▶ What to do:
Every line from the opening of the records to the line with "none -> lime 1x1 round brick [524,123,584,216]" should be restated exactly, with both ends included and the pictures left out.

(Before-and-after scene images)
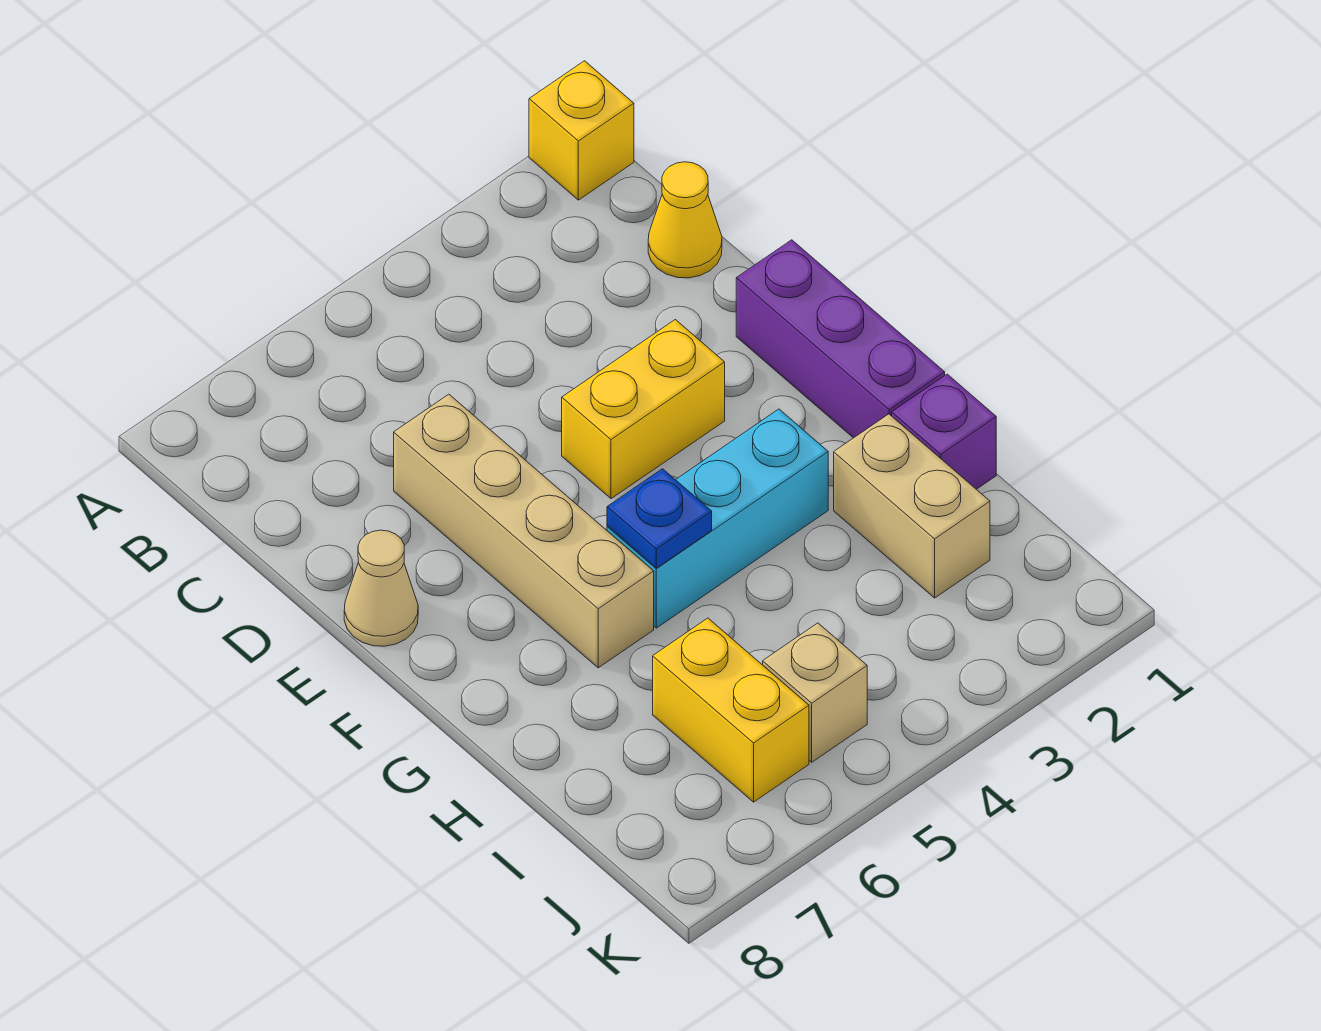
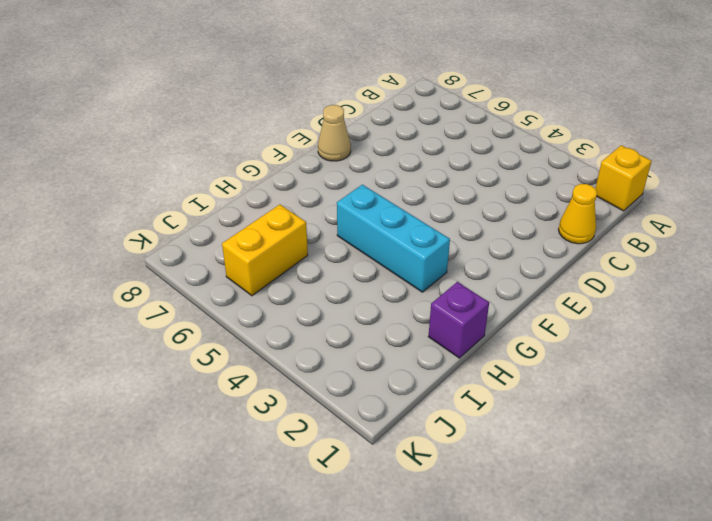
none -> tan 1x4 brick [394,394,654,668]
none -> purple 1x3 brick [736,240,945,438]
none -> yellow 1x2 brick [562,320,725,499]

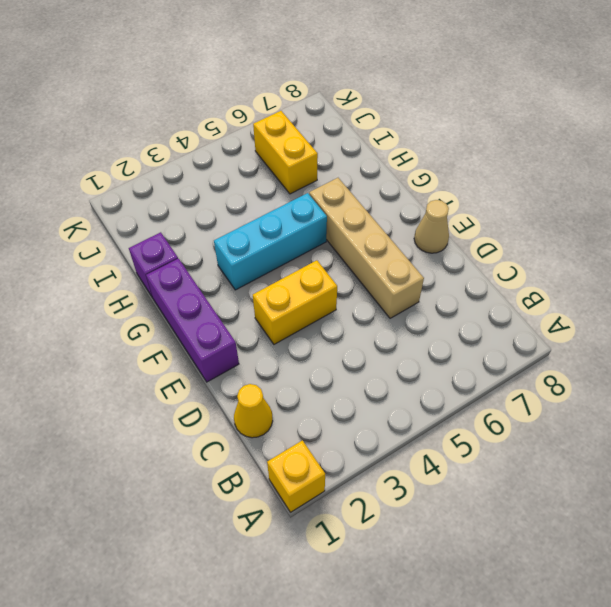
none -> tan 1x2 brick [834,414,990,598]
none -> tan 1x1 brick [763,623,867,762]
none -> blue 1x1 plate [607,469,712,568]

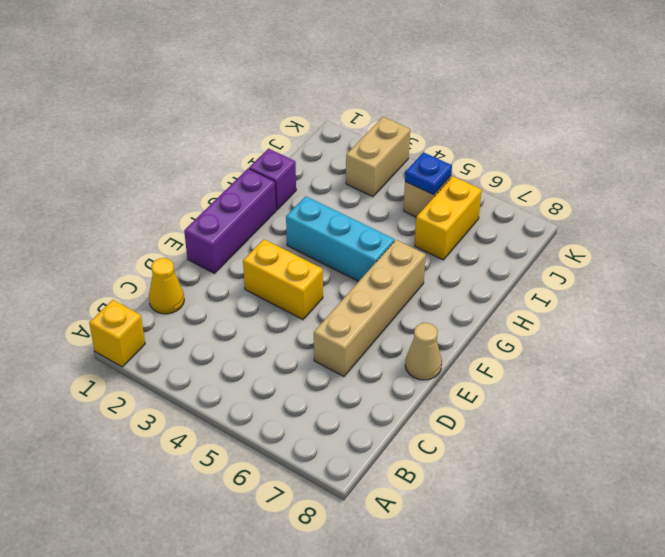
tan 1x2 brick [346,117,410,197] -> tan 1x2 brick moved to [834,414,990,598]
blue 1x1 plate [405,152,452,195] -> blue 1x1 plate moved to [607,469,712,568]

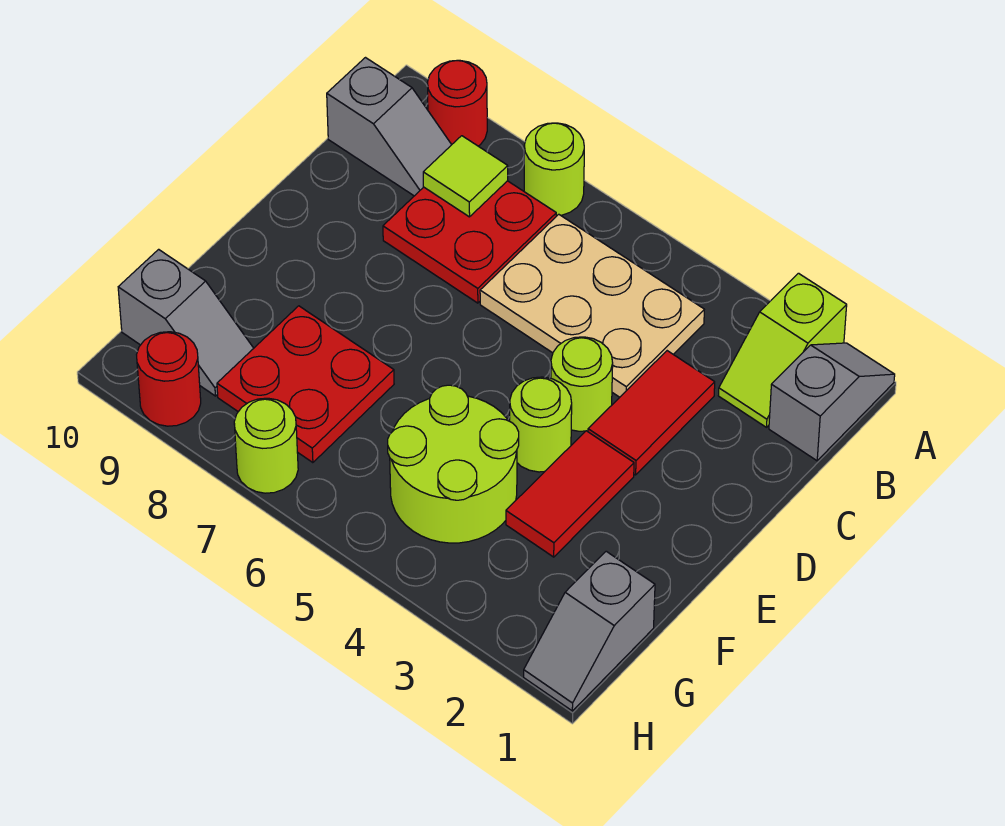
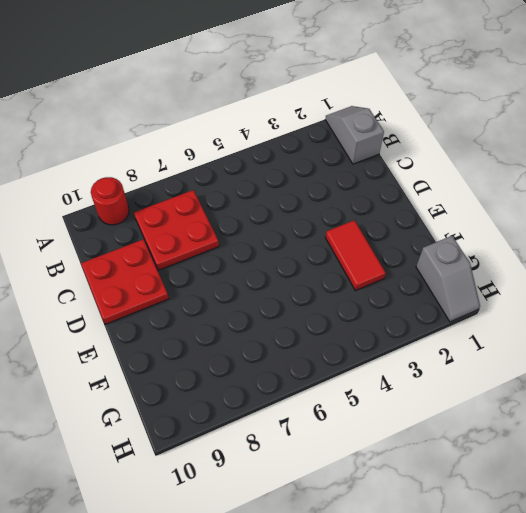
red 2x2 plate [81,239,169,325] -> red 2x2 plate moved to [217,306,394,463]
none -> lime 1x2 slope [718,273,847,427]
none -> lime 1x1 round brick [524,123,584,216]
none -> tan 2x3 plate [480,214,704,397]

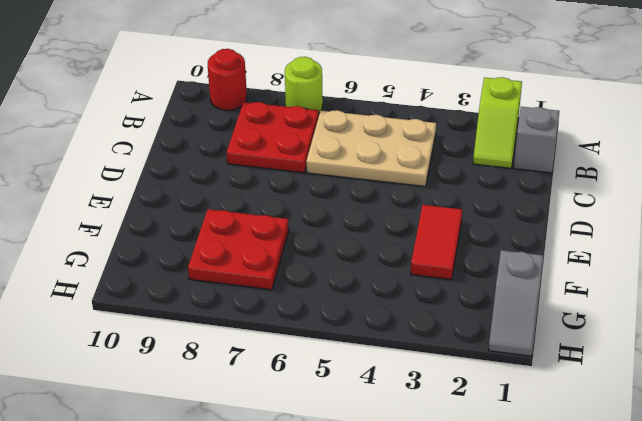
none -> grey 1x2 slope [327,58,452,196]
none -> red 1x2 tile [588,351,715,475]
none -> lime 1x1 round brick [551,337,613,431]

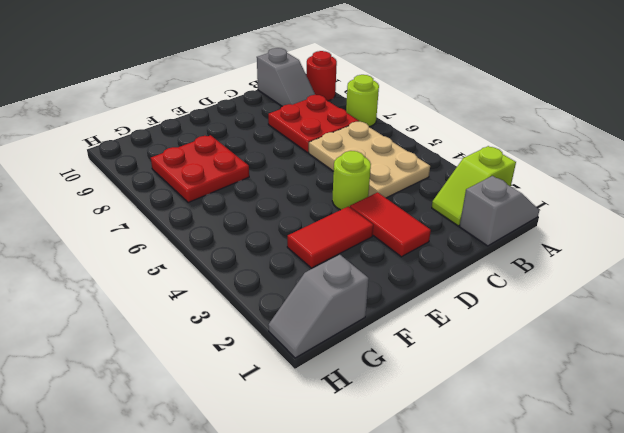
red 1x2 tile [350,192,431,257] -> red 1x2 tile turned to [588,351,715,475]
none -> lime 1x1 round brick [510,377,572,472]
none -> lime 2x2 round brick [388,385,519,543]
none -> grey 1x2 slope [118,249,254,396]

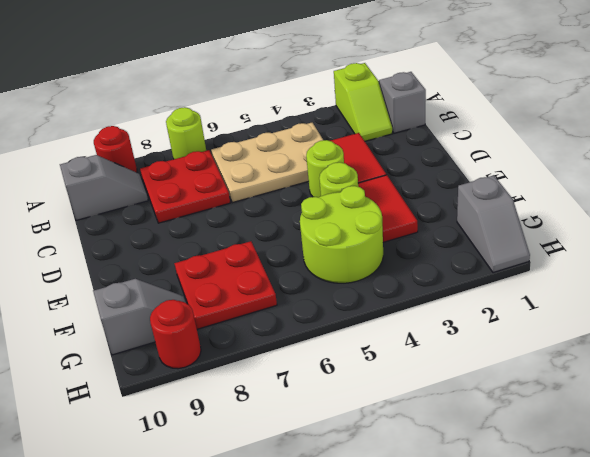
none -> lime 1x1 round brick [234,398,298,493]
none -> lime 1x1 tile [423,136,508,217]

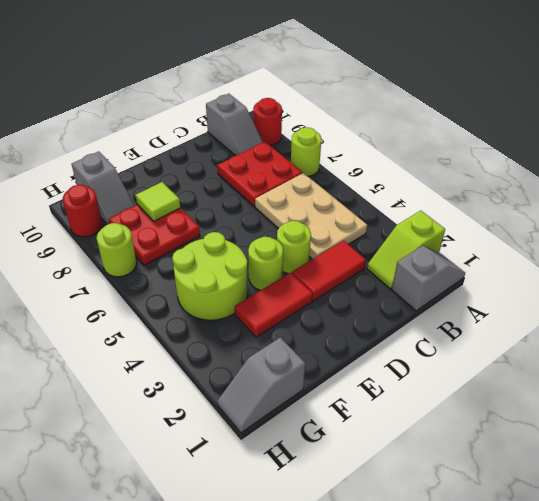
lime 1x1 tile [136,182,180,221] -> lime 1x1 tile moved to [423,136,508,217]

▶ Your response:
none -> tan 1x4 brick [394,394,654,668]
none -> purple 1x3 brick [736,240,945,438]
none -> yellow 1x2 brick [562,320,725,499]

none -> tan 1x2 brick [834,414,990,598]
none -> tan 1x1 brick [763,623,867,762]
none -> blue 1x1 plate [607,469,712,568]

tan 1x2 brick [346,117,410,197] -> tan 1x2 brick moved to [834,414,990,598]
blue 1x1 plate [405,152,452,195] -> blue 1x1 plate moved to [607,469,712,568]

red 2x2 plate [81,239,169,325] -> red 2x2 plate moved to [217,306,394,463]
none -> lime 1x2 slope [718,273,847,427]
none -> lime 1x1 round brick [524,123,584,216]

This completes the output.